• **Task requirements**
Restate word for word the part of the material that runs from the line containing "lime 1x1 brick [370,125,417,186]" through its final line, inclusive, minus the pictures.
--------------------------------
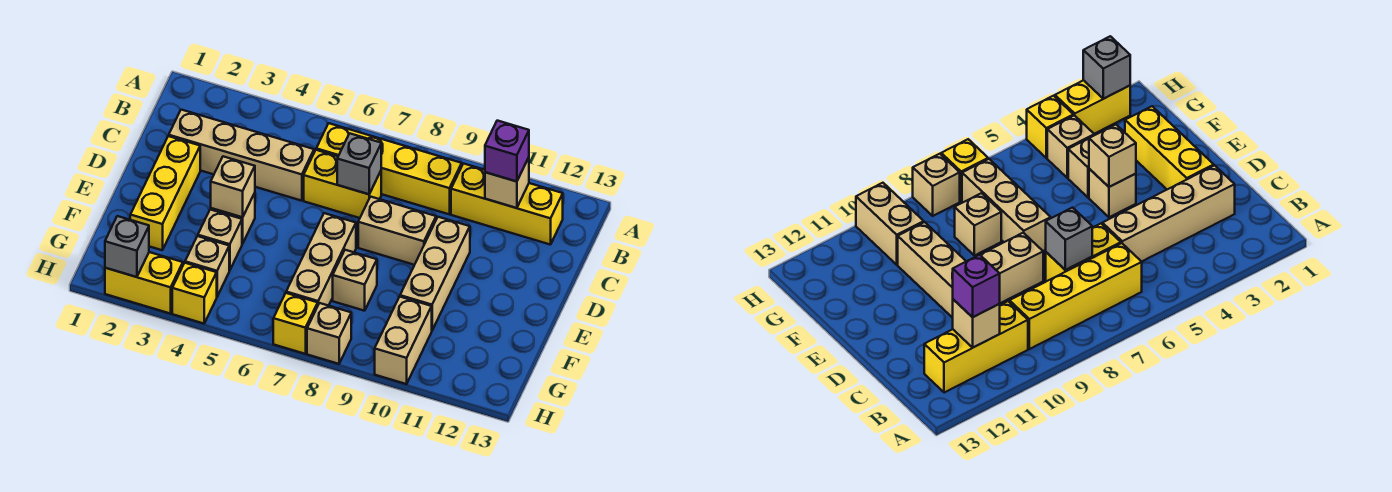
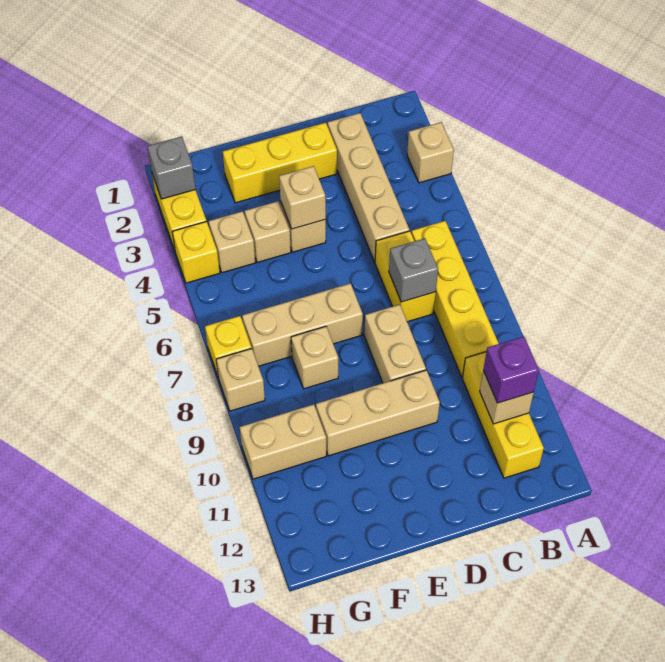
none -> tan 1x1 brick [407,122,454,183]

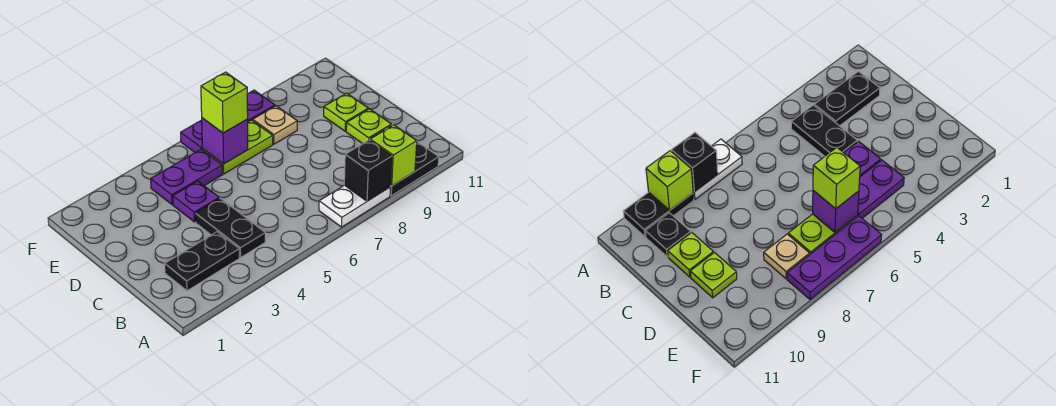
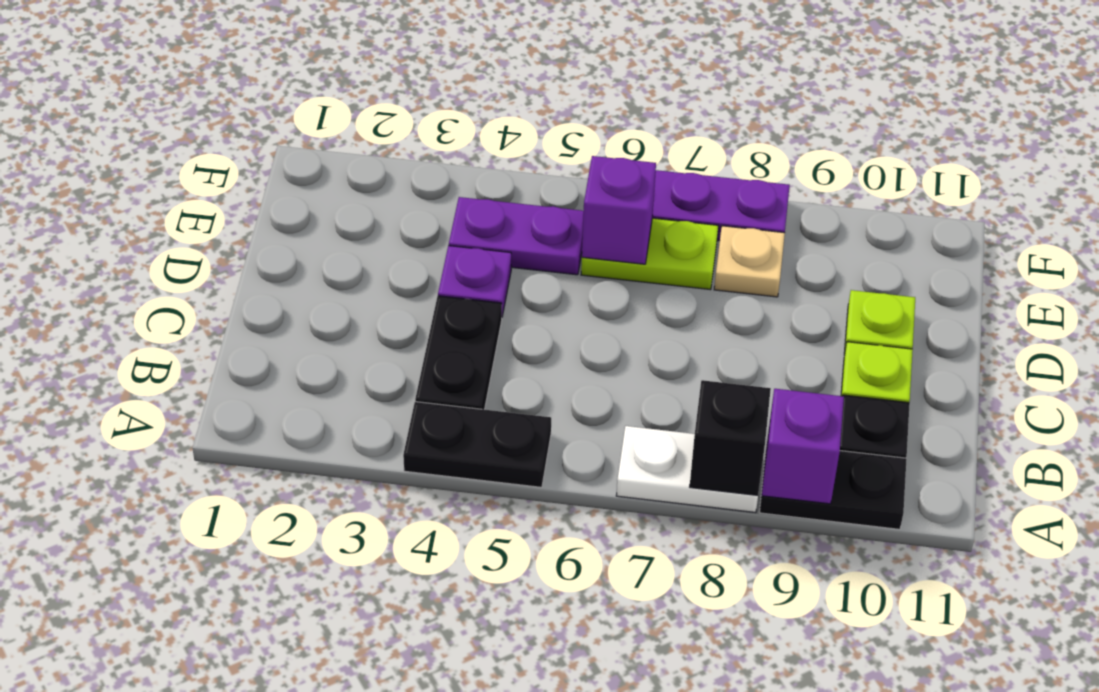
lime 1x1 brick [370,125,417,186] -> purple 1x1 brick [762,389,844,504]
black 1x2 plate [165,232,239,291] -> black 1x2 plate moved to [403,402,551,487]
lime 1x1 brick [201,72,248,133] -> none

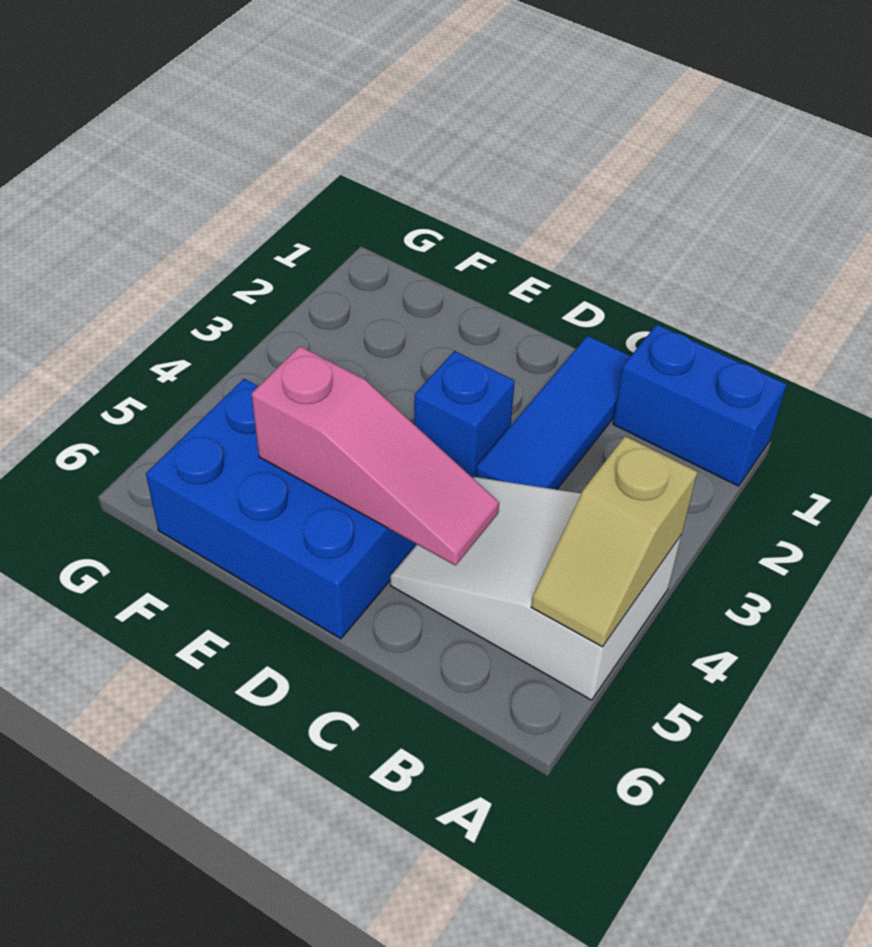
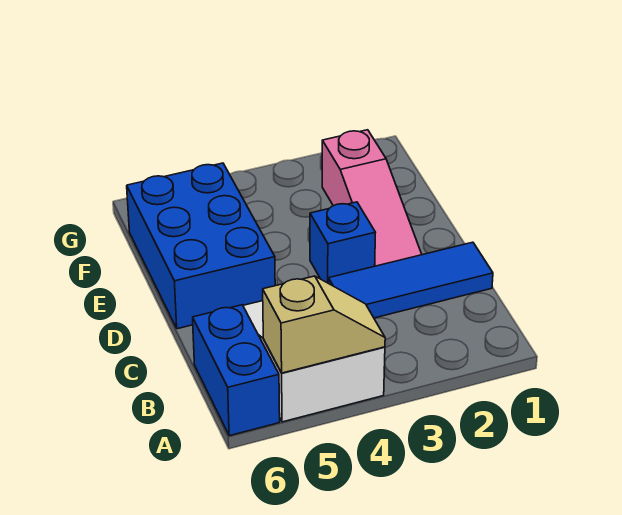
blue 1x2 brick [613,324,787,486] -> blue 1x2 brick moved to [193,305,280,436]
tan 1x2 slope [531,436,697,647] -> tan 1x2 slope turned to [263,276,385,373]
pink 1x3 slope [252,346,499,566] -> pink 1x3 slope moved to [322,130,422,266]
--------------------------------
• **Reply to the exercise**
lime 1x1 brick [370,125,417,186] -> purple 1x1 brick [762,389,844,504]
black 1x2 plate [165,232,239,291] -> black 1x2 plate moved to [403,402,551,487]
lime 1x1 brick [201,72,248,133] -> none

blue 1x2 brick [613,324,787,486] -> blue 1x2 brick moved to [193,305,280,436]
tan 1x2 slope [531,436,697,647] -> tan 1x2 slope turned to [263,276,385,373]
pink 1x3 slope [252,346,499,566] -> pink 1x3 slope moved to [322,130,422,266]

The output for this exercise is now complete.